**Problem to solve:** Include the line containing "pink semicircle: (302, 201)" and every line after it up to the end of the material below; reproduce them exactly and drop the pictures.

= = = = =

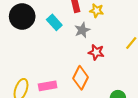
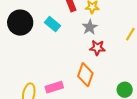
gray star: (82, 30) -> (90, 27), moved

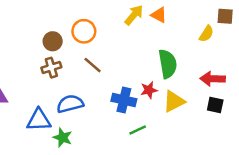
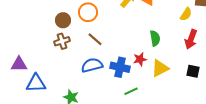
green semicircle: (168, 64) -> (155, 38), size x0.7
red arrow: (213, 79) -> (191, 39), moved, turned -72
blue semicircle: (70, 104) -> (92, 65), moved
blue triangle: (39, 120) -> (36, 83), moved

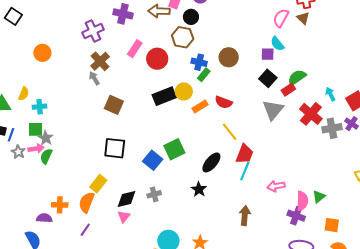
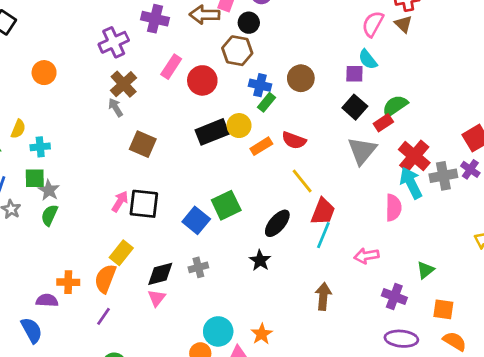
cyan arrow: (330, 94) -> (411, 183), moved, size x1.6
pink arrow: (36, 149) -> (120, 201), moved, turned -49
pink semicircle: (302, 201) -> (393, 208), moved

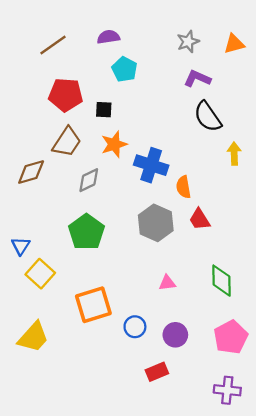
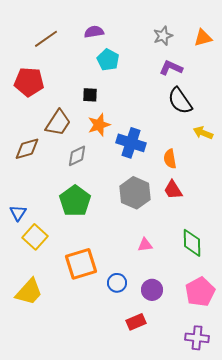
red pentagon: (66, 95) -> (29, 82), moved
yellow arrow: (234, 154) -> (203, 133), turned -66
orange semicircle: (183, 187) -> (170, 159), moved

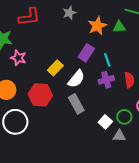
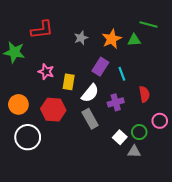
gray star: (69, 13) -> (81, 38), moved
pink star: (18, 58) -> (46, 72), moved
yellow rectangle: (55, 68) -> (69, 82), turned -35
purple cross: (106, 80) -> (116, 102), moved

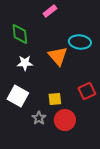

= = = = =

**Task output:**
pink semicircle: (302, 201) -> (393, 208), moved

red pentagon: (66, 95) -> (29, 82), moved
yellow arrow: (234, 154) -> (203, 133), turned -66
orange semicircle: (183, 187) -> (170, 159), moved

gray star: (69, 13) -> (81, 38), moved
pink star: (18, 58) -> (46, 72), moved
yellow rectangle: (55, 68) -> (69, 82), turned -35
purple cross: (106, 80) -> (116, 102), moved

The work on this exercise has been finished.